→ **Exercise directions**
Exactly as written, return every line of the data below apart from the pictures.

Task material Block Start

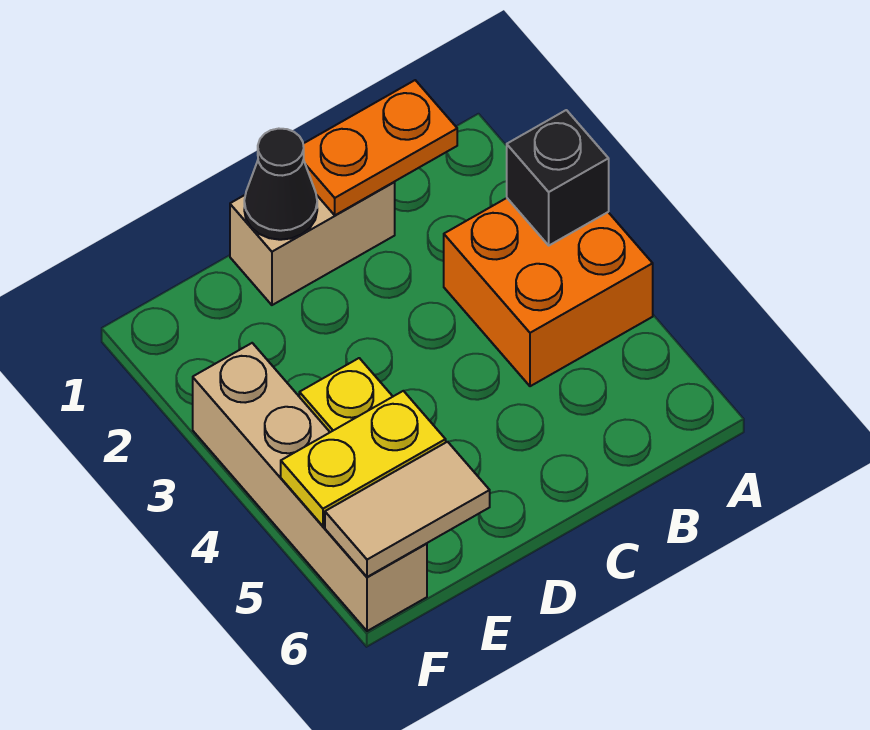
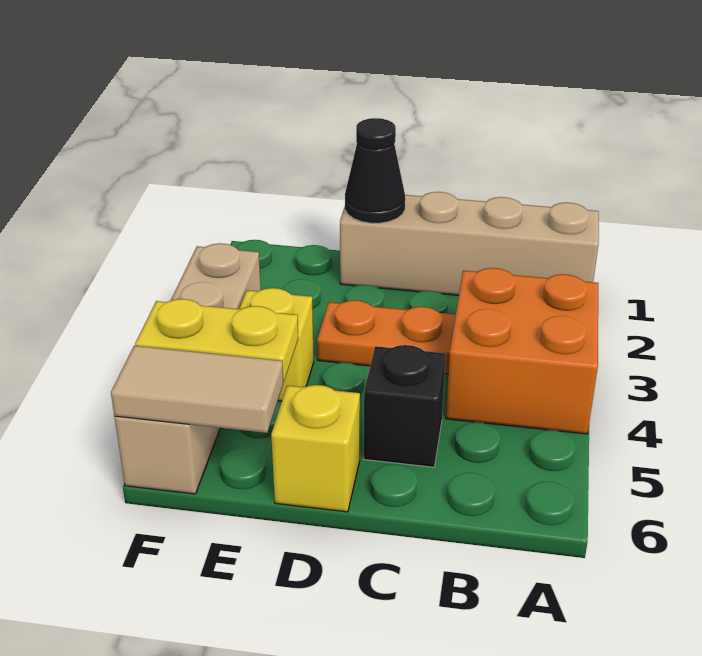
black brick A3 level 2 -> black brick C5 level 1
orange plate B1:C1 level 2 -> orange plate C3:D3 level 1
tan brick C1:D1 level 1 -> tan brick A1:D1 level 1
none -> yellow brick D6 level 1

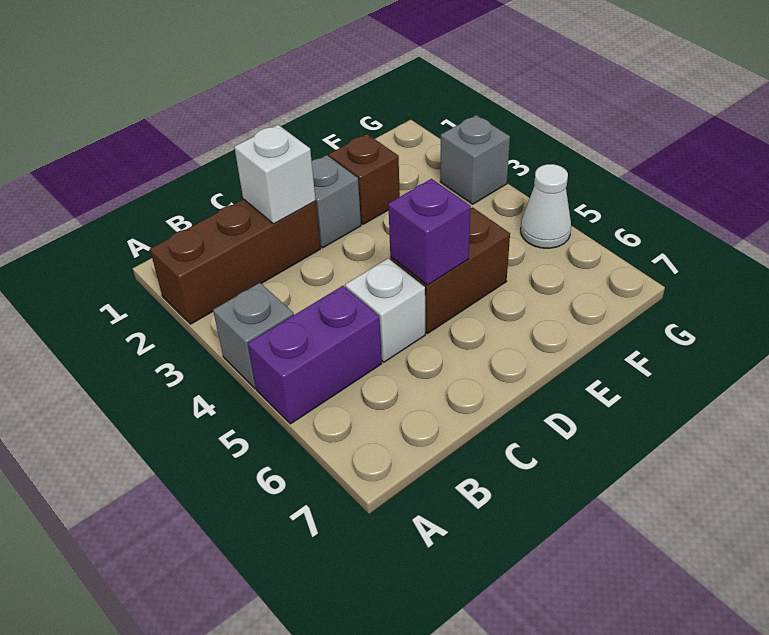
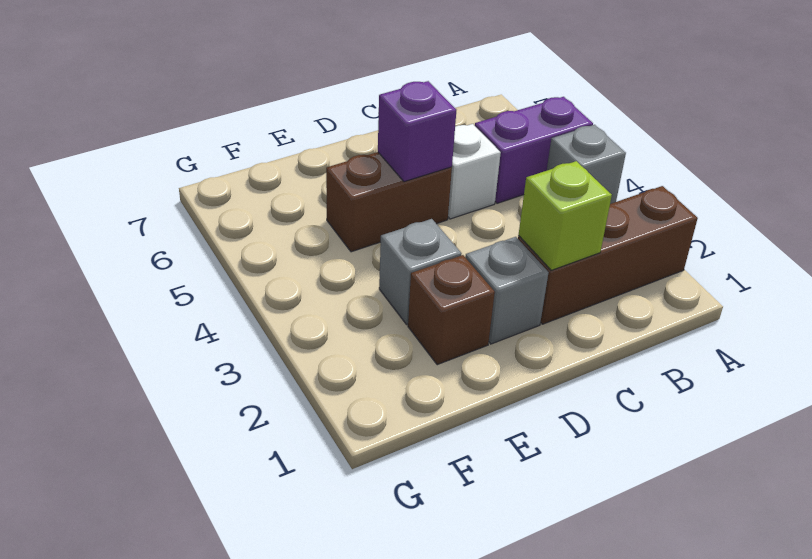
white brick C2 level 2 -> lime brick C2 level 2
grey brick G3 level 1 -> grey brick E3 level 1
white cone G5 level 1 -> none

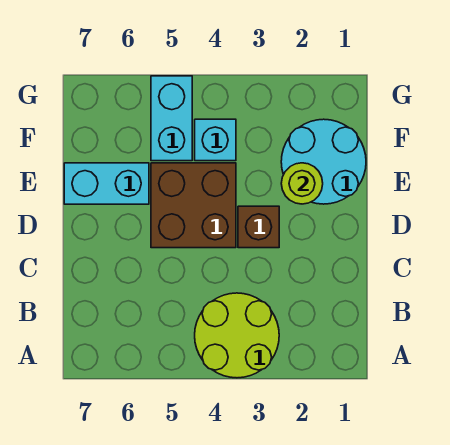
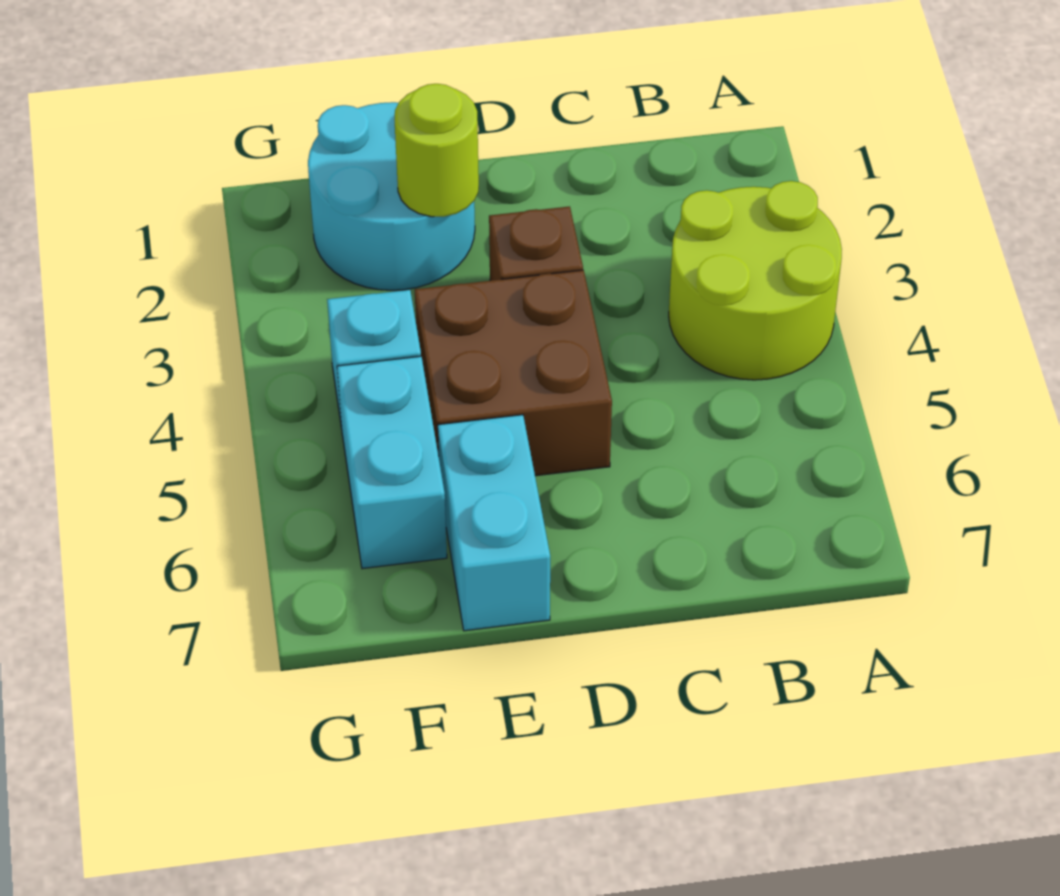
cyan brick F5:G5 level 1 -> cyan brick F5:F6 level 1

Task material Block End

→ **Solution to this exercise**
black brick A3 level 2 -> black brick C5 level 1
orange plate B1:C1 level 2 -> orange plate C3:D3 level 1
tan brick C1:D1 level 1 -> tan brick A1:D1 level 1
none -> yellow brick D6 level 1

white brick C2 level 2 -> lime brick C2 level 2
grey brick G3 level 1 -> grey brick E3 level 1
white cone G5 level 1 -> none

cyan brick F5:G5 level 1 -> cyan brick F5:F6 level 1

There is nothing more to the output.